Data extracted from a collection

####################

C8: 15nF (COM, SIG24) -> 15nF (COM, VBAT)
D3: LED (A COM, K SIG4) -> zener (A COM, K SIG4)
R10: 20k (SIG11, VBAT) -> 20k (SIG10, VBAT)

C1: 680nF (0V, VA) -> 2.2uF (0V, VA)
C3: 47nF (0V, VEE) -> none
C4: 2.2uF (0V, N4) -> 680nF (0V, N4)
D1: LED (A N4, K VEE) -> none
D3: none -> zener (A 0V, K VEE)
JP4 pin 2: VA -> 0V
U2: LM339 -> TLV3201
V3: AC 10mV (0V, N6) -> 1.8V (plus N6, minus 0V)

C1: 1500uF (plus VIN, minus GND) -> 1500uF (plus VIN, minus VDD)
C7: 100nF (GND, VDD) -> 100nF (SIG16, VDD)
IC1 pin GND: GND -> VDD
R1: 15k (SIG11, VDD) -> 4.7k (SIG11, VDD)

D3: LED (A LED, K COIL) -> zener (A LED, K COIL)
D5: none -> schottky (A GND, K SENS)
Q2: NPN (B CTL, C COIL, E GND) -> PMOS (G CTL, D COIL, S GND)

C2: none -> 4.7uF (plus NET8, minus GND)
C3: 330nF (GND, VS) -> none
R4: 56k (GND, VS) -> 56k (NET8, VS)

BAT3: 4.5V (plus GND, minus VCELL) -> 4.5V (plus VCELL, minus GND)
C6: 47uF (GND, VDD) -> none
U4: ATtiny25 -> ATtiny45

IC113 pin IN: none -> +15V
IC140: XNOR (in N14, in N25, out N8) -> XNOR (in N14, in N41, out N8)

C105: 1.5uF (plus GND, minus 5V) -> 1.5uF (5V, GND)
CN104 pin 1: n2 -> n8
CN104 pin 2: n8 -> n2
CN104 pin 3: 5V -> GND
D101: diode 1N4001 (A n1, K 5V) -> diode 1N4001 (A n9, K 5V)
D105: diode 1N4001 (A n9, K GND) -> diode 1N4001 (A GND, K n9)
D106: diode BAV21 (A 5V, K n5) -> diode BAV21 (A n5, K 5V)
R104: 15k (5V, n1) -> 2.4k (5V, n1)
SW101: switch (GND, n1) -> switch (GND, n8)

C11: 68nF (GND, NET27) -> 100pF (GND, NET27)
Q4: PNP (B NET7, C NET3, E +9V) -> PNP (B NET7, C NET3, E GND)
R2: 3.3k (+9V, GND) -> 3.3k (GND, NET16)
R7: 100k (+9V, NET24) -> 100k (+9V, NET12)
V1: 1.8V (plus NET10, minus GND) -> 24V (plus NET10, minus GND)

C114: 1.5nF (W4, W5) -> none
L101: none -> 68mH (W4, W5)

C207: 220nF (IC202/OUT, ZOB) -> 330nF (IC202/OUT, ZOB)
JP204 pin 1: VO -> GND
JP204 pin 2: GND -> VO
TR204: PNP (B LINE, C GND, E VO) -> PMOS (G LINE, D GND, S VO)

####################

Output the data above in full and exactly.

C8: 15nF (COM, SIG24) -> 15nF (COM, VBAT)
D3: LED (A COM, K SIG4) -> zener (A COM, K SIG4)
R10: 20k (SIG11, VBAT) -> 20k (SIG10, VBAT)

C1: 680nF (0V, VA) -> 2.2uF (0V, VA)
C3: 47nF (0V, VEE) -> none
C4: 2.2uF (0V, N4) -> 680nF (0V, N4)
D1: LED (A N4, K VEE) -> none
D3: none -> zener (A 0V, K VEE)
JP4 pin 2: VA -> 0V
U2: LM339 -> TLV3201
V3: AC 10mV (0V, N6) -> 1.8V (plus N6, minus 0V)

C1: 1500uF (plus VIN, minus GND) -> 1500uF (plus VIN, minus VDD)
C7: 100nF (GND, VDD) -> 100nF (SIG16, VDD)
IC1 pin GND: GND -> VDD
R1: 15k (SIG11, VDD) -> 4.7k (SIG11, VDD)

D3: LED (A LED, K COIL) -> zener (A LED, K COIL)
D5: none -> schottky (A GND, K SENS)
Q2: NPN (B CTL, C COIL, E GND) -> PMOS (G CTL, D COIL, S GND)

C2: none -> 4.7uF (plus NET8, minus GND)
C3: 330nF (GND, VS) -> none
R4: 56k (GND, VS) -> 56k (NET8, VS)

BAT3: 4.5V (plus GND, minus VCELL) -> 4.5V (plus VCELL, minus GND)
C6: 47uF (GND, VDD) -> none
U4: ATtiny25 -> ATtiny45

IC113 pin IN: none -> +15V
IC140: XNOR (in N14, in N25, out N8) -> XNOR (in N14, in N41, out N8)

C105: 1.5uF (plus GND, minus 5V) -> 1.5uF (5V, GND)
CN104 pin 1: n2 -> n8
CN104 pin 2: n8 -> n2
CN104 pin 3: 5V -> GND
D101: diode 1N4001 (A n1, K 5V) -> diode 1N4001 (A n9, K 5V)
D105: diode 1N4001 (A n9, K GND) -> diode 1N4001 (A GND, K n9)
D106: diode BAV21 (A 5V, K n5) -> diode BAV21 (A n5, K 5V)
R104: 15k (5V, n1) -> 2.4k (5V, n1)
SW101: switch (GND, n1) -> switch (GND, n8)

C11: 68nF (GND, NET27) -> 100pF (GND, NET27)
Q4: PNP (B NET7, C NET3, E +9V) -> PNP (B NET7, C NET3, E GND)
R2: 3.3k (+9V, GND) -> 3.3k (GND, NET16)
R7: 100k (+9V, NET24) -> 100k (+9V, NET12)
V1: 1.8V (plus NET10, minus GND) -> 24V (plus NET10, minus GND)

C114: 1.5nF (W4, W5) -> none
L101: none -> 68mH (W4, W5)

C207: 220nF (IC202/OUT, ZOB) -> 330nF (IC202/OUT, ZOB)
JP204 pin 1: VO -> GND
JP204 pin 2: GND -> VO
TR204: PNP (B LINE, C GND, E VO) -> PMOS (G LINE, D GND, S VO)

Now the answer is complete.